• **Exercise details**: Although the data below holds other lines too, output only those from the line with "gray star: (166, 56) -> (149, 67), moved" up to and including the line with "purple arrow: (215, 183) -> (222, 192), moved", exactly as they appear.

• **Provided material**:
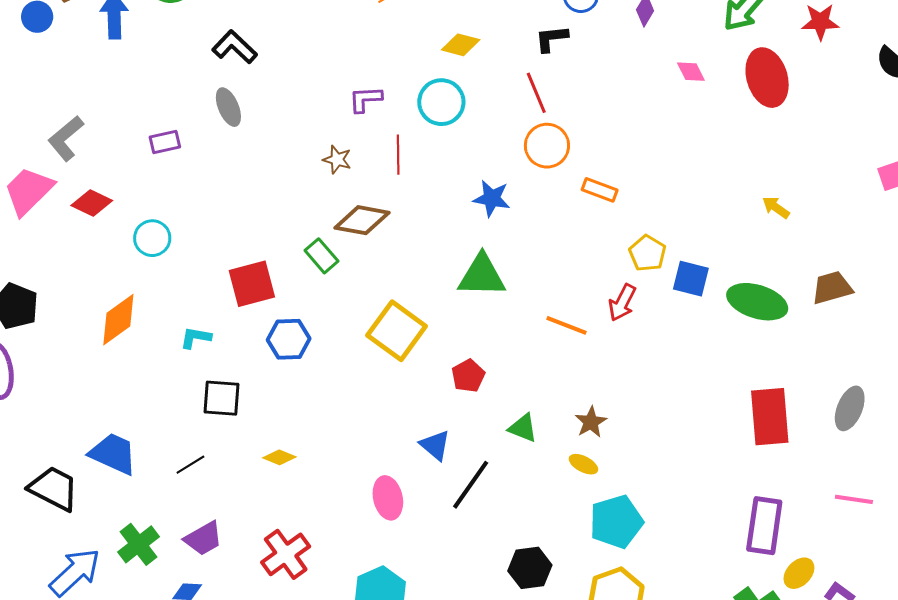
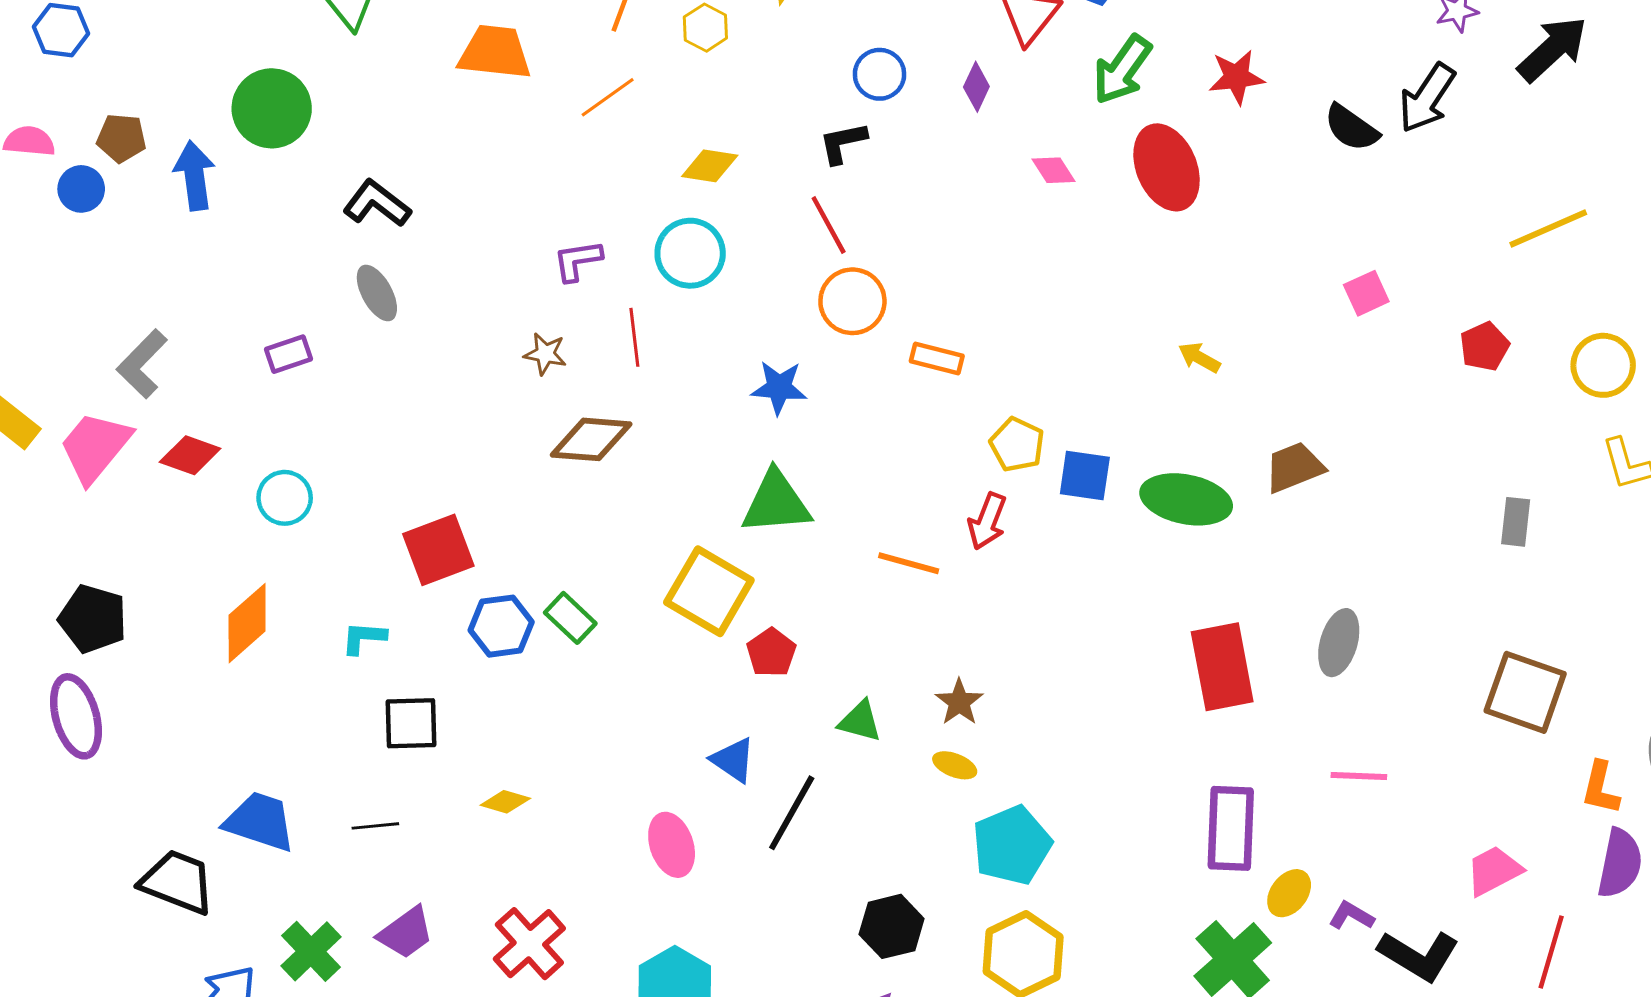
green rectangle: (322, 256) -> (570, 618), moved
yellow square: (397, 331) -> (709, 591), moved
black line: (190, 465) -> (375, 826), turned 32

...

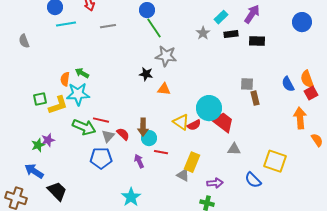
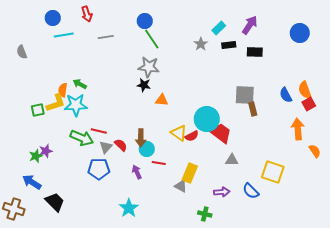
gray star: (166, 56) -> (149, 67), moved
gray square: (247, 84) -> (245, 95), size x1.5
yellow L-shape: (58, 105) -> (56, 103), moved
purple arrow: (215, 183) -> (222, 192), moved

• **Your response**:
gray star: (166, 56) -> (149, 67), moved
gray square: (247, 84) -> (245, 95), size x1.5
yellow L-shape: (58, 105) -> (56, 103), moved
purple arrow: (215, 183) -> (222, 192), moved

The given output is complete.